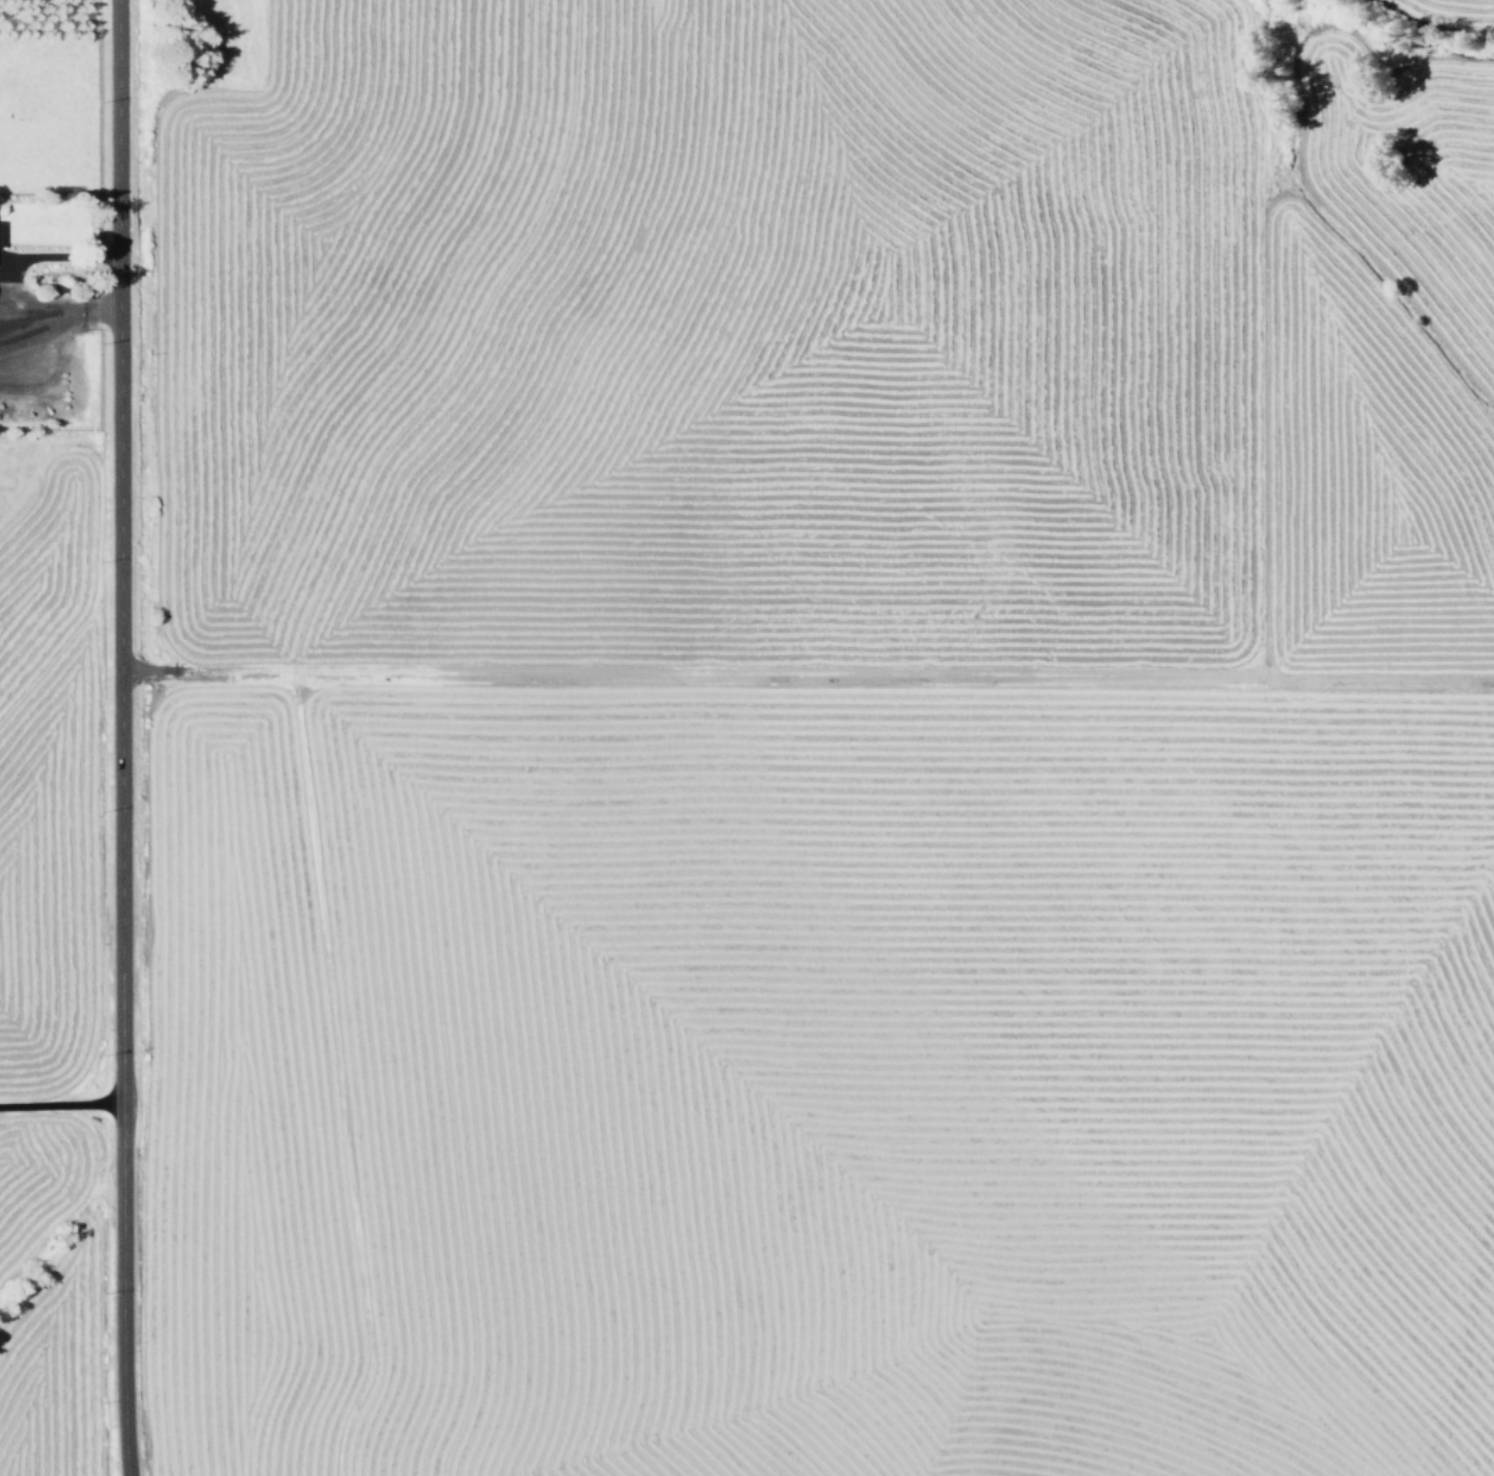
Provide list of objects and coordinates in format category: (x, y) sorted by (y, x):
road: (59, 256)
road: (58, 311)
road: (120, 738)
crop: (835, 740)
road: (60, 1105)

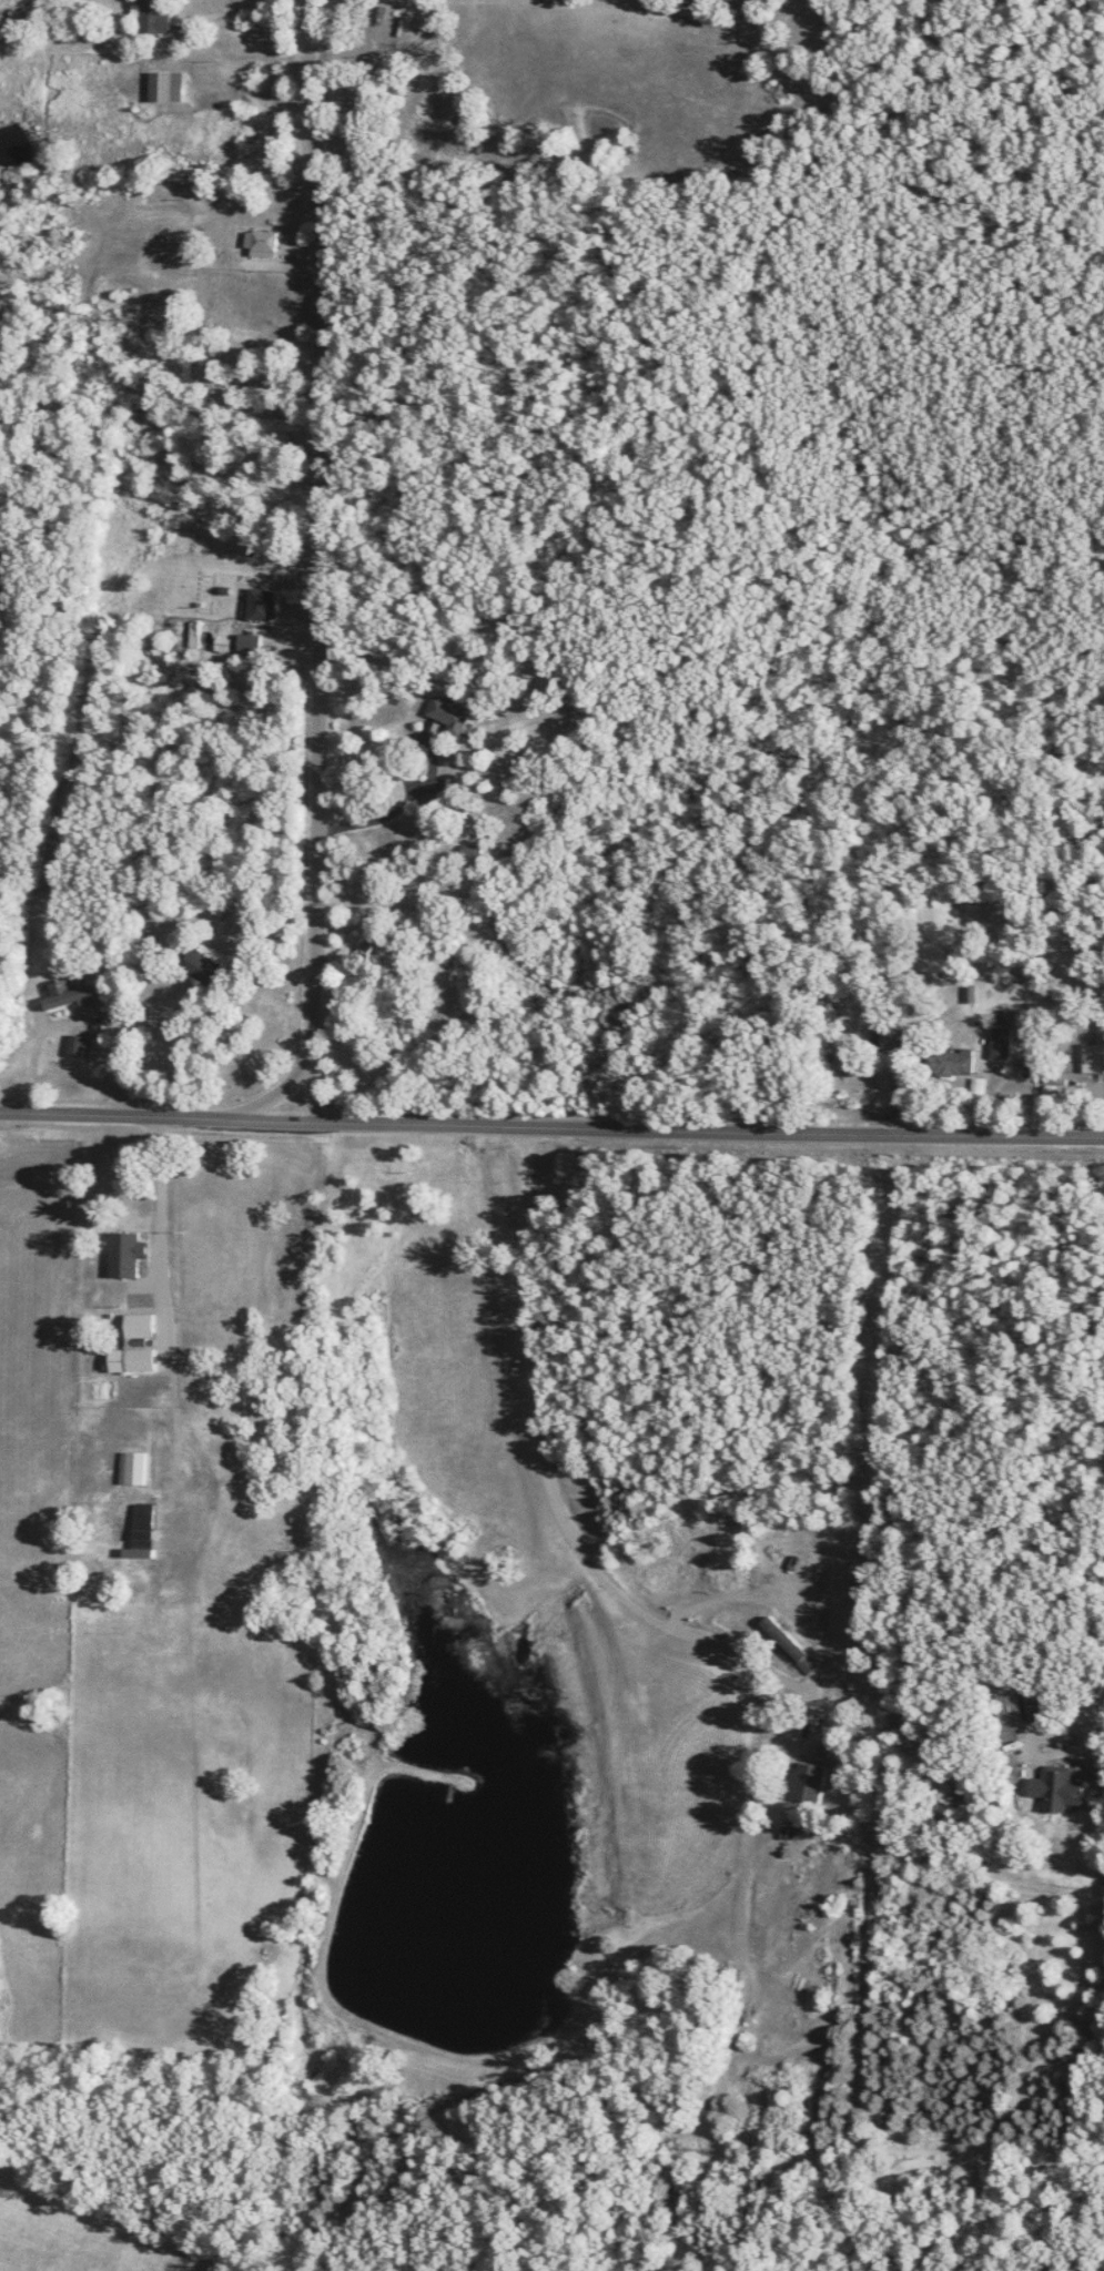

________________________

TASK BRIEF
What you hand back should match the entries above exactly, except that no picture appears.

ANSWER TO THIS TASK
Provide list of objects and coordinates in format category: (x, y) sorted by (y, x):
road: (59, 256)
road: (58, 311)
road: (120, 738)
crop: (835, 740)
road: (60, 1105)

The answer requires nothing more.